- [AIM OF THE TASK]:
Write out again, exactly as they appear, the lines from the start of the data below through the line with "none -> cake (yellow) (no. 1 from left)"; no pictures.

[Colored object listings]
------------
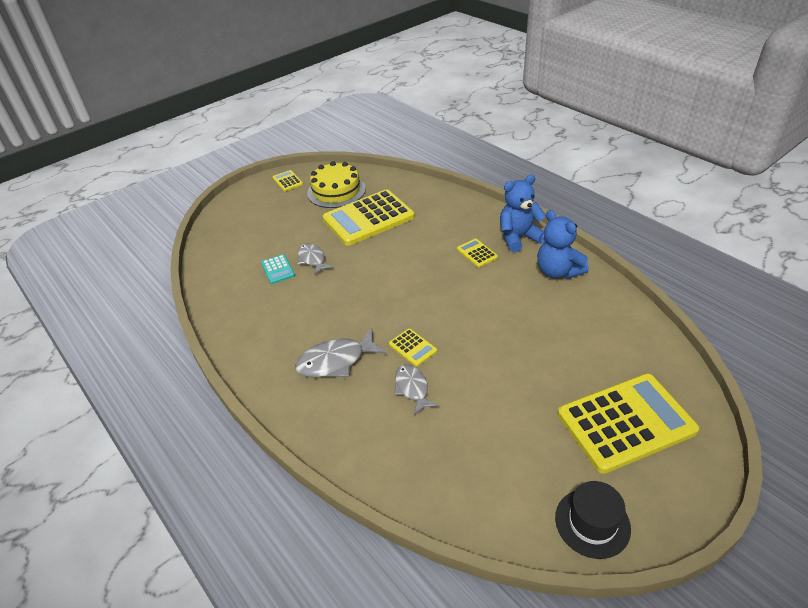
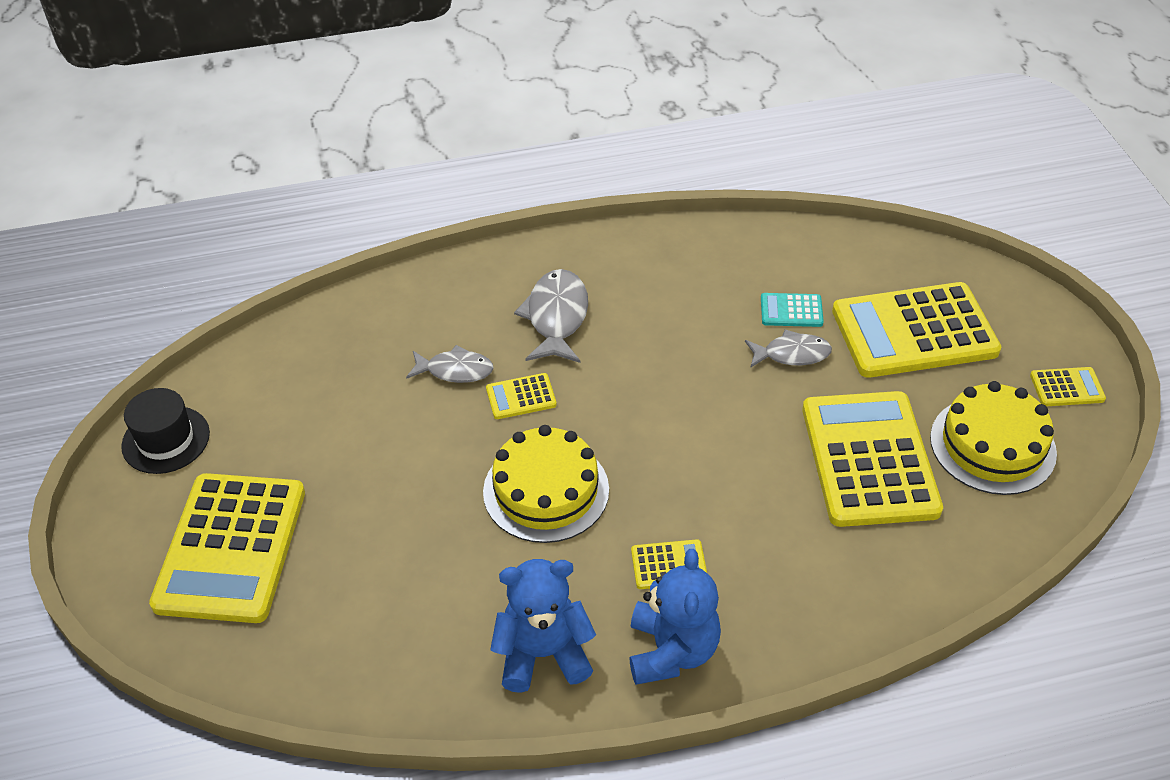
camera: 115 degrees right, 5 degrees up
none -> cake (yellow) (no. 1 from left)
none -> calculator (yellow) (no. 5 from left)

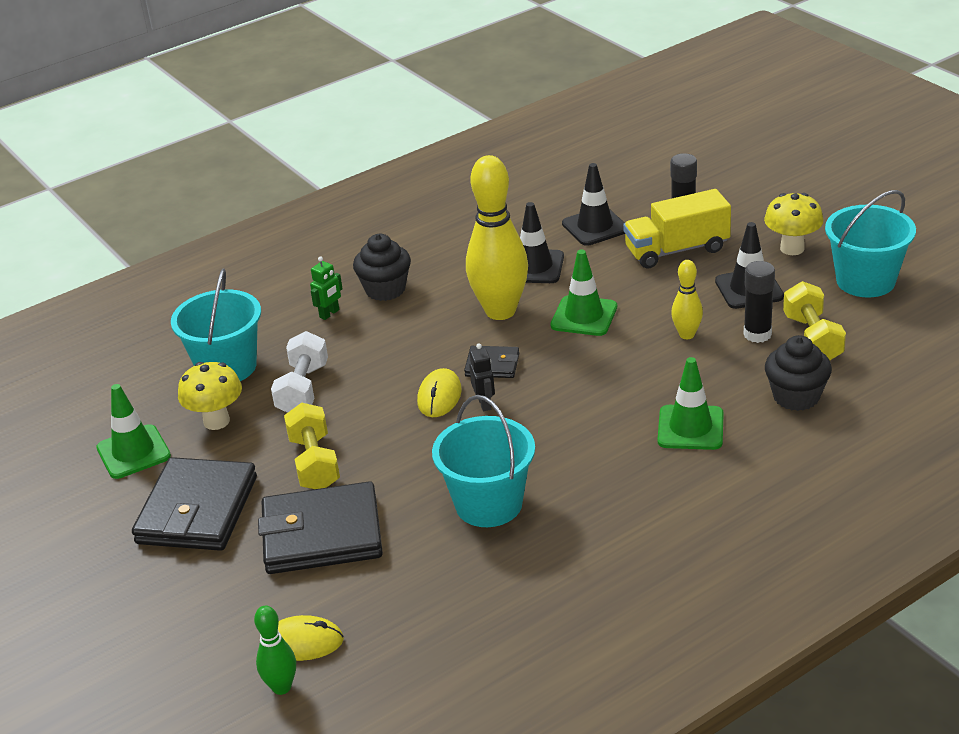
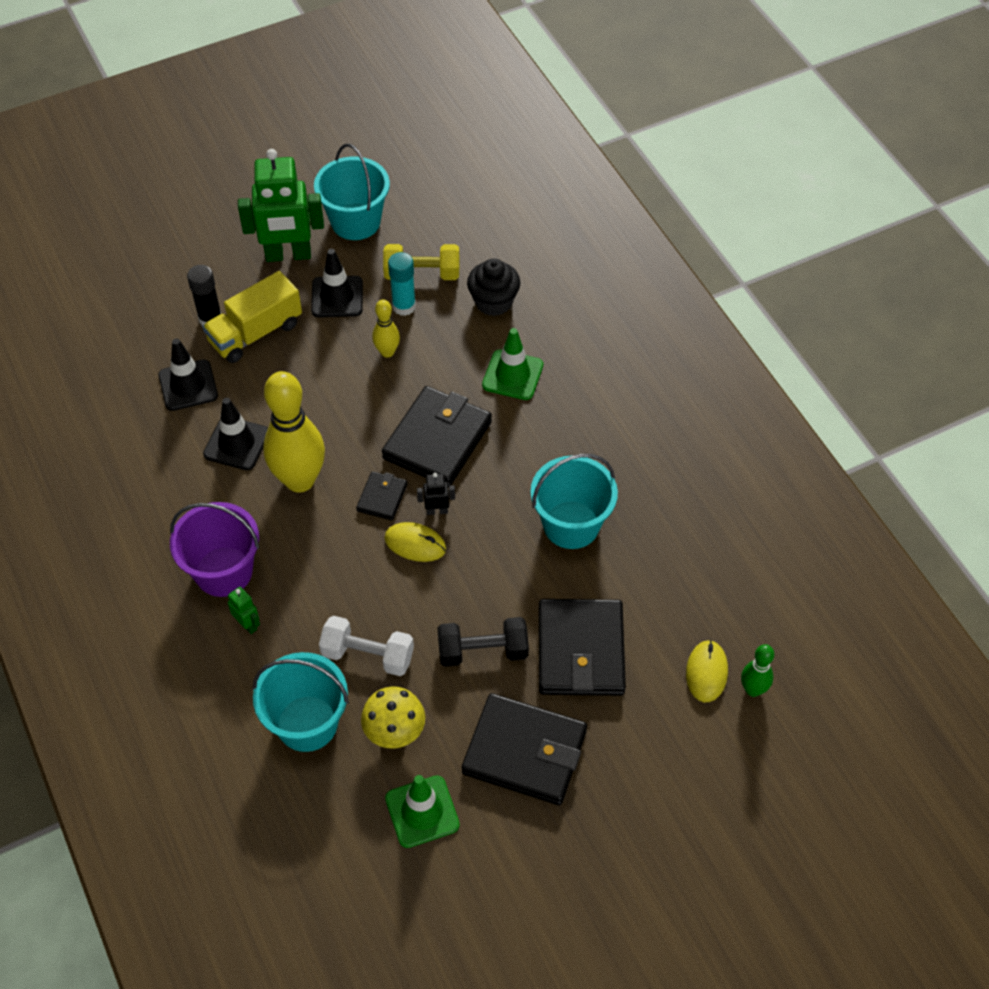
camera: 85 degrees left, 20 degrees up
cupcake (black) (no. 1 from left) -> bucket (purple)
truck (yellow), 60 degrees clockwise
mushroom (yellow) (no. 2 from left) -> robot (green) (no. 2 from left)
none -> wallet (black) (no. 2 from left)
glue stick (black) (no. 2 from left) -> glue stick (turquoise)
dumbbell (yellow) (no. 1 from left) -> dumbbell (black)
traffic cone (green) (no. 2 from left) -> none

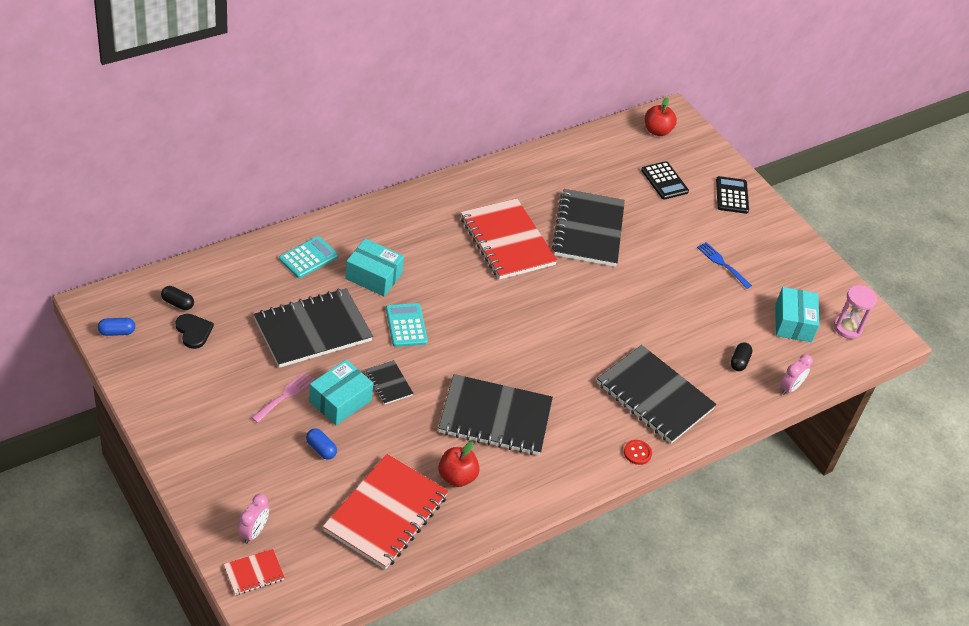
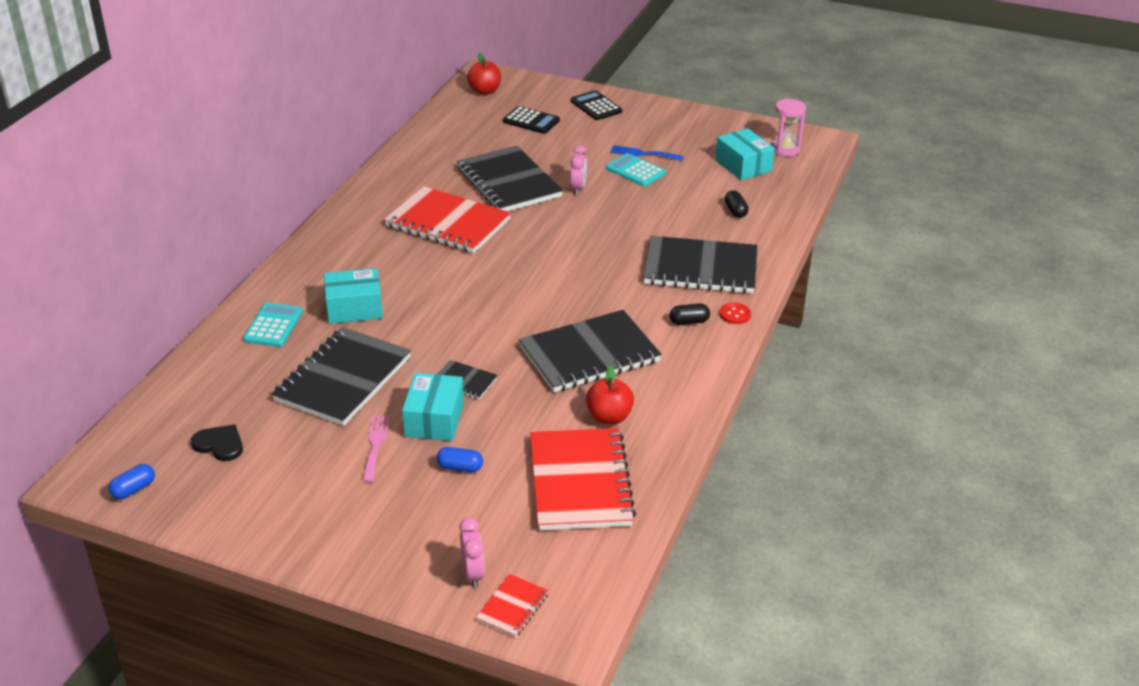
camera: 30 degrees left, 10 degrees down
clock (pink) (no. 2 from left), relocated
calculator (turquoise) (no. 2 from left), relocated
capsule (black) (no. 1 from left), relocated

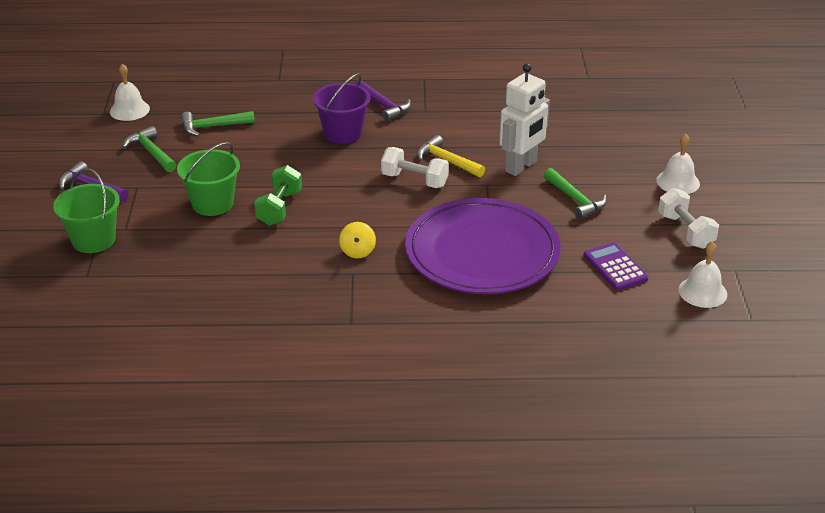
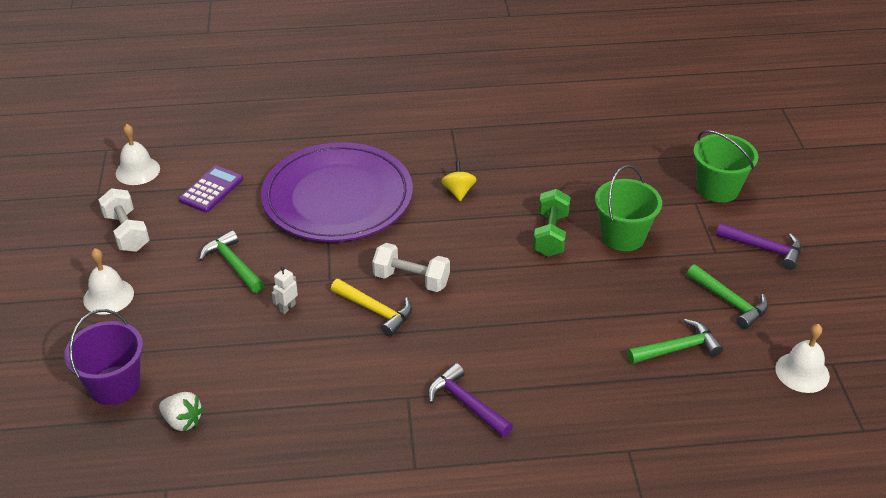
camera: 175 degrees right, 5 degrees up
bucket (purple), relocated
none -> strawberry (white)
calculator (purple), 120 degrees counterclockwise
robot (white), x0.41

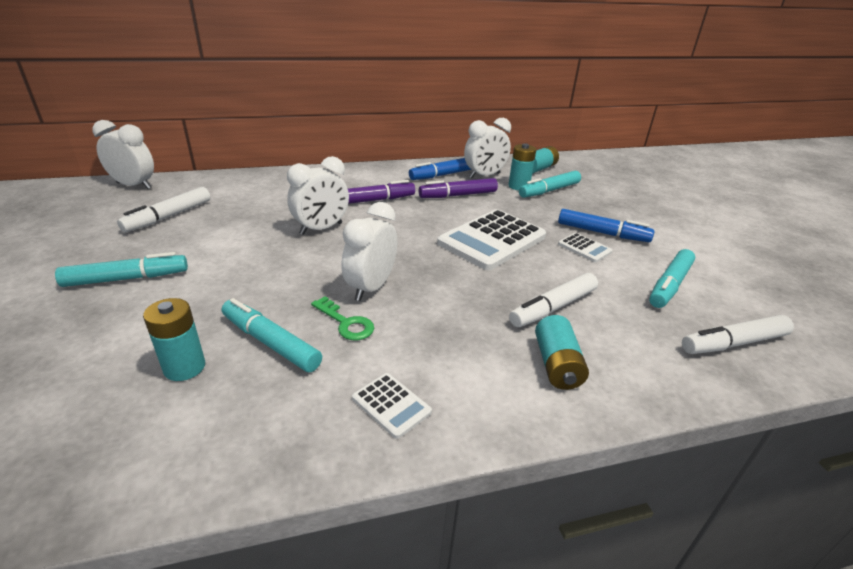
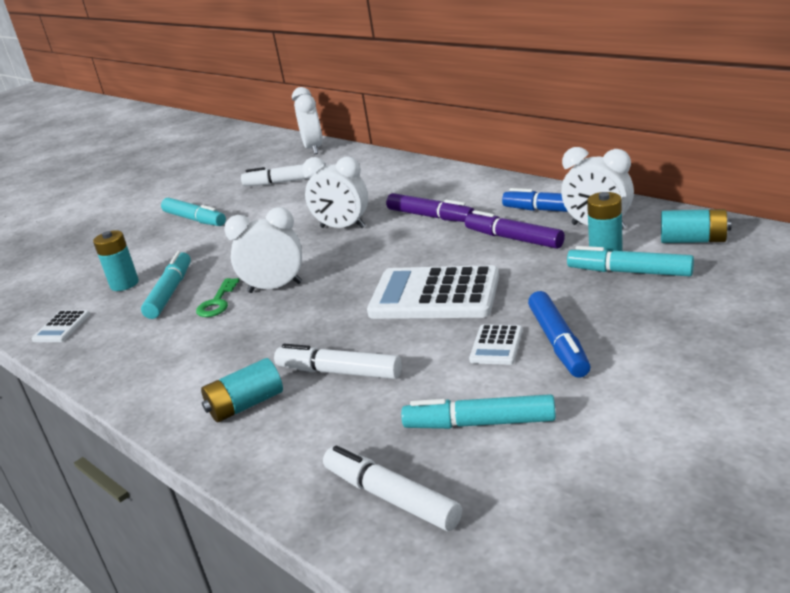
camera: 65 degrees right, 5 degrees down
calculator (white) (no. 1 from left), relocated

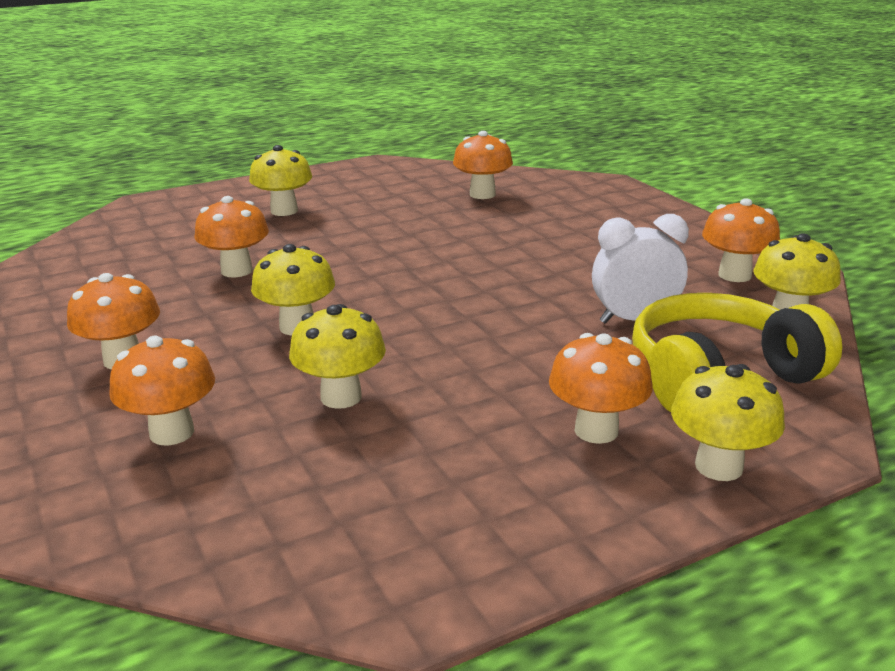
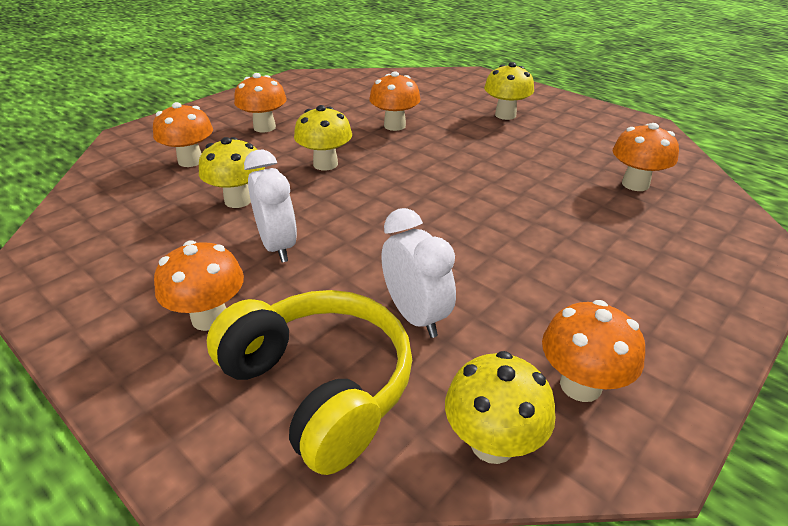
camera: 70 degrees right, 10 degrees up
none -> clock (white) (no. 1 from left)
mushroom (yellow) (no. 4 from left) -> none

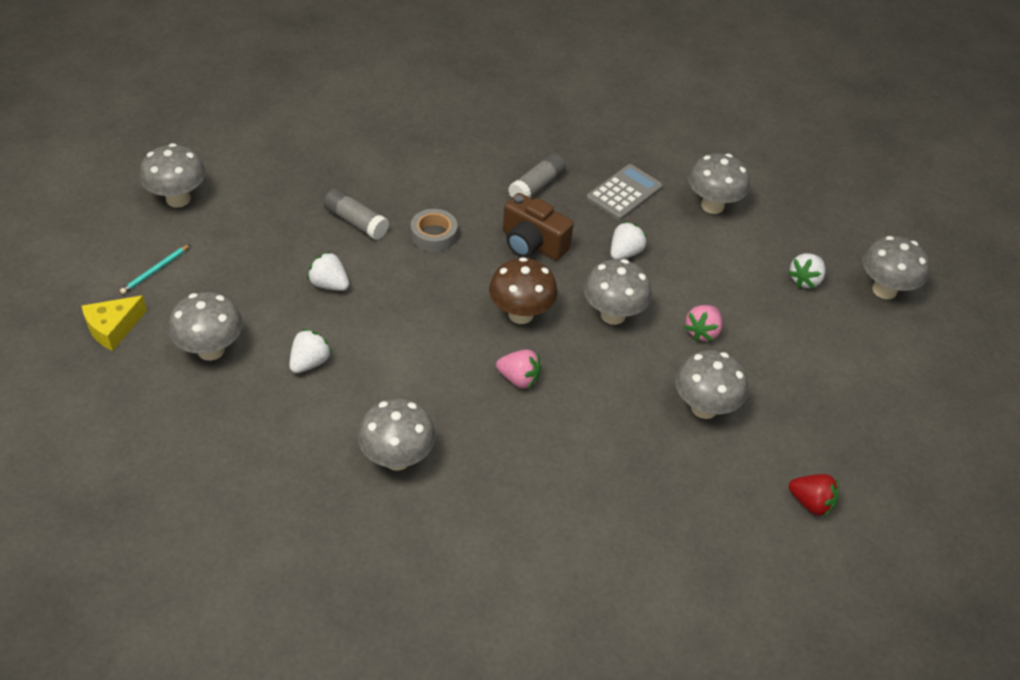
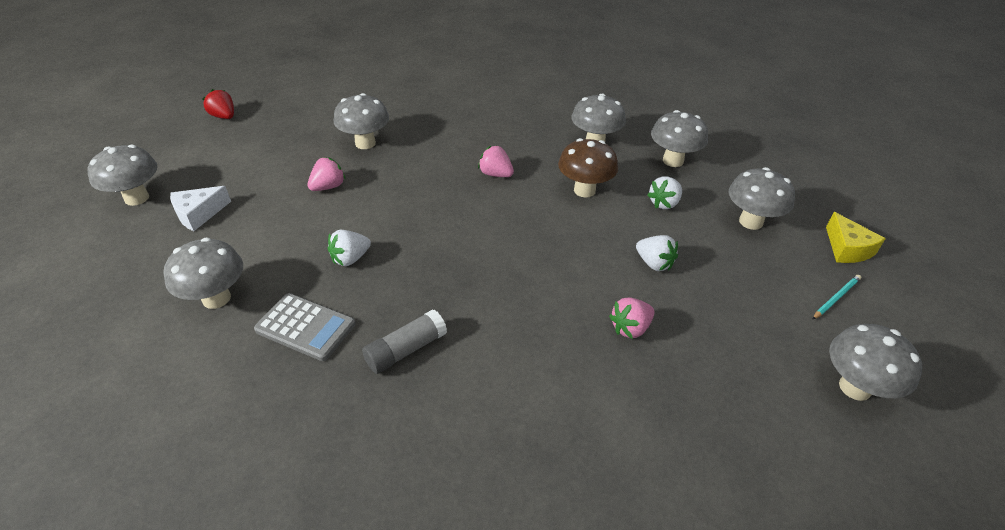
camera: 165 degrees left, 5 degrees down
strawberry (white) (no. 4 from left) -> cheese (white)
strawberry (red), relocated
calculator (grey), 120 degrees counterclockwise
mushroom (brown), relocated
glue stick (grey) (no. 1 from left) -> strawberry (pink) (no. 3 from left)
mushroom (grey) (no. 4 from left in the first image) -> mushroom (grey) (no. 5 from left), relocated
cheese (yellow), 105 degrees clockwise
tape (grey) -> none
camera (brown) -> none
------------
- [RESPONSE]:
camera: 115 degrees right, 5 degrees up
none -> cake (yellow) (no. 1 from left)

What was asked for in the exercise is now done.